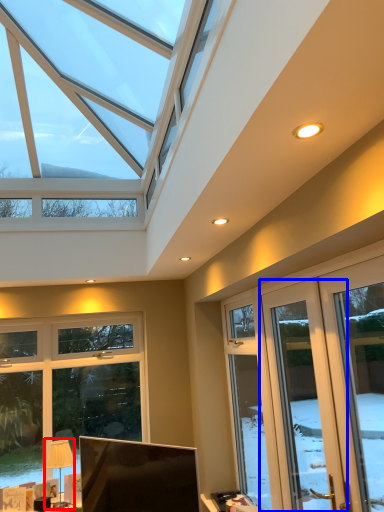
Question: Which point is closer to the camera, table lamp (highlighted by a red box) or screen door (highlighted by a blue box)?

Choices:
 (A) table lamp
 (B) screen door

Answer: (B)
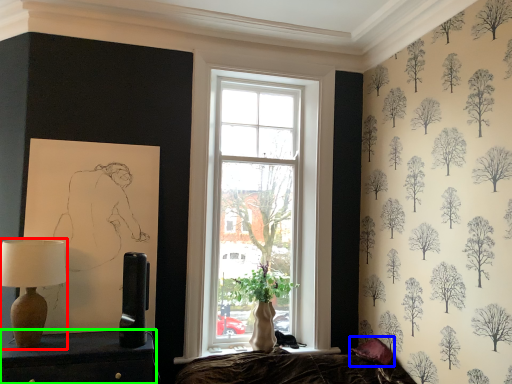
Question: Which object is positioned closest to table lamp (highlighted by a red box)? Select from pillow (highlighted by a blue box) and furniture (highlighted by a green box).

Choices:
 (A) pillow
 (B) furniture

Answer: (B)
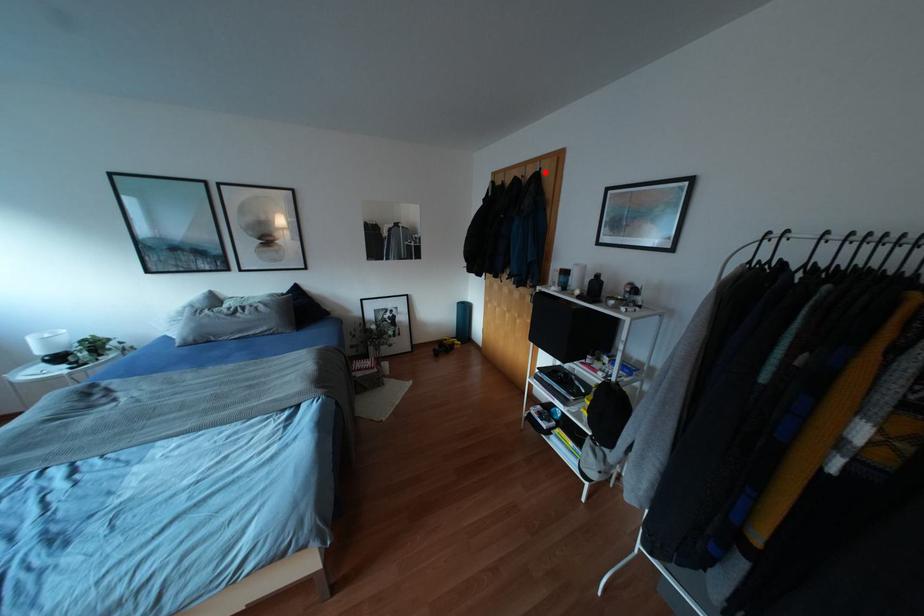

(What you will do):
Retype all of the data above word for word, leaving out the pictures.

(Written response):
Question: Which point is closer to the camera, table lamp (highlighted by a red box) or screen door (highlighted by a blue box)?

Choices:
 (A) table lamp
 (B) screen door

Answer: (B)
Question: Which object is positioned closest to table lamp (highlighted by a red box)? Select from pillow (highlighted by a blue box) and furniture (highlighted by a green box).

Choices:
 (A) pillow
 (B) furniture

Answer: (B)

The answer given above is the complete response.